Pick out every line in the data below that holds "blue".

Object quantity data:
--

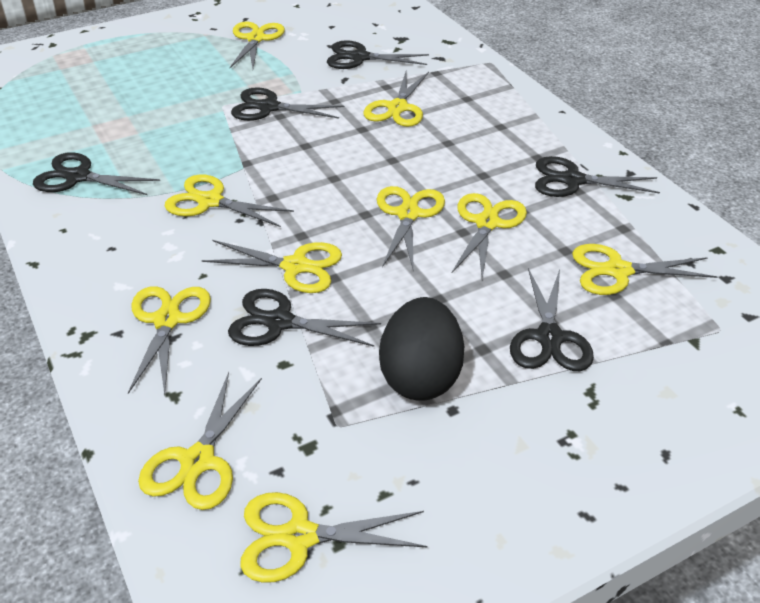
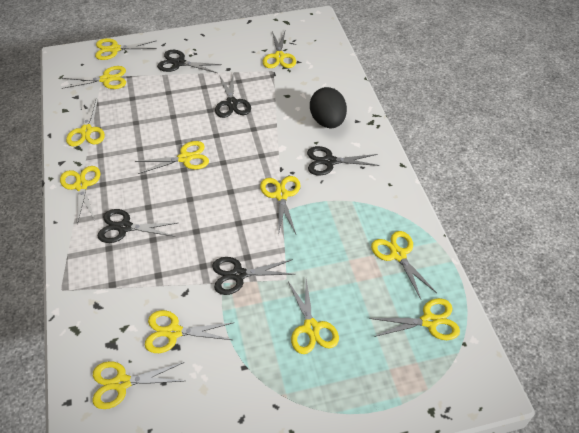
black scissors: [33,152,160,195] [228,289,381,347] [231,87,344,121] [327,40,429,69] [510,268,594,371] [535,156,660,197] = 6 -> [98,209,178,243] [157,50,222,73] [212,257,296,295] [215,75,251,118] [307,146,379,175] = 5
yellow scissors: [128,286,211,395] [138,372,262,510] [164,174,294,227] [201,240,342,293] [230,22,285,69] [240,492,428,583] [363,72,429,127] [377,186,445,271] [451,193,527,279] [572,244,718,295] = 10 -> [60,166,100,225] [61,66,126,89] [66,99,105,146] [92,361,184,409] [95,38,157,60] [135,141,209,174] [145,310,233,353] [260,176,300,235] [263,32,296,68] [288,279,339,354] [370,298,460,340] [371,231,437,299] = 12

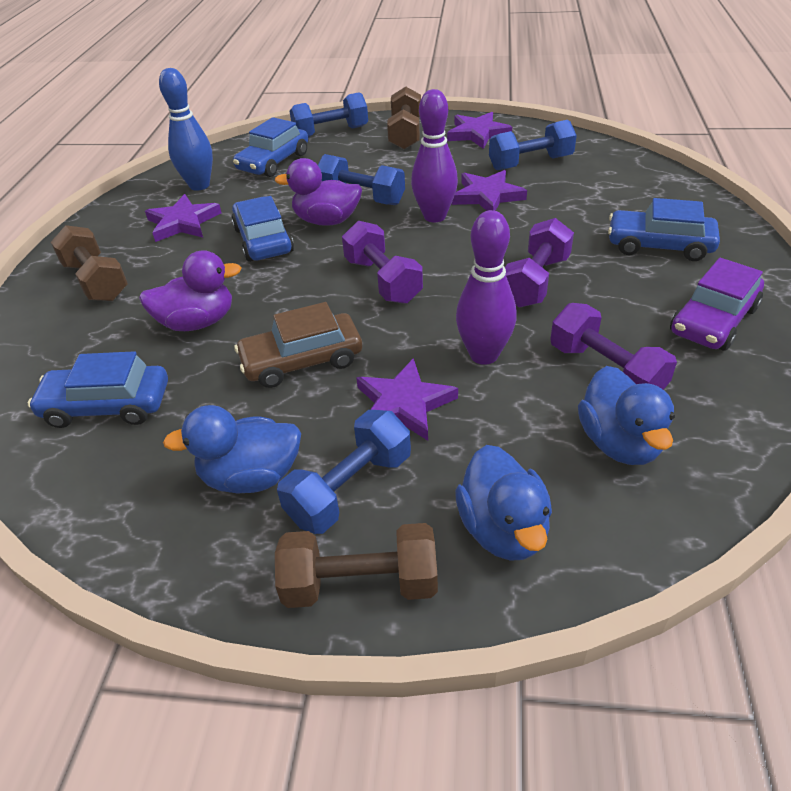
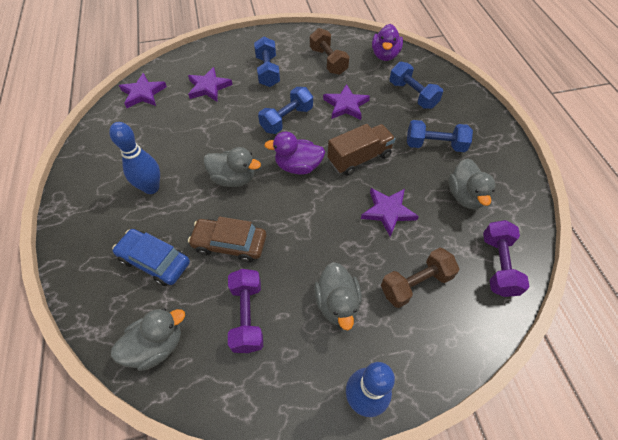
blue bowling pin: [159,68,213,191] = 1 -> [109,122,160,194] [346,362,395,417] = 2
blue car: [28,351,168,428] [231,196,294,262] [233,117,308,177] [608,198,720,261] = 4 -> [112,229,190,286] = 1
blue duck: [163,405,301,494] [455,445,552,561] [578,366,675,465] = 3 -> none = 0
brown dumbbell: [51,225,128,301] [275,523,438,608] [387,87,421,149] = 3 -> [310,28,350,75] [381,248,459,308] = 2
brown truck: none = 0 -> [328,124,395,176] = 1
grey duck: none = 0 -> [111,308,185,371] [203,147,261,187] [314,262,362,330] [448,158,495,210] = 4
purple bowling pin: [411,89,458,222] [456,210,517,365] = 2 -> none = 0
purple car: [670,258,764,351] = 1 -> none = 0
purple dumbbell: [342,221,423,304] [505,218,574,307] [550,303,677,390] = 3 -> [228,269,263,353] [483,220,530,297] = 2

--

§ Task output:
blue bowling pin: [159,68,213,191] = 1 -> [109,122,160,194] [346,362,395,417] = 2
blue car: [28,351,168,428] [231,196,294,262] [233,117,308,177] [608,198,720,261] = 4 -> [112,229,190,286] = 1
blue duck: [163,405,301,494] [455,445,552,561] [578,366,675,465] = 3 -> none = 0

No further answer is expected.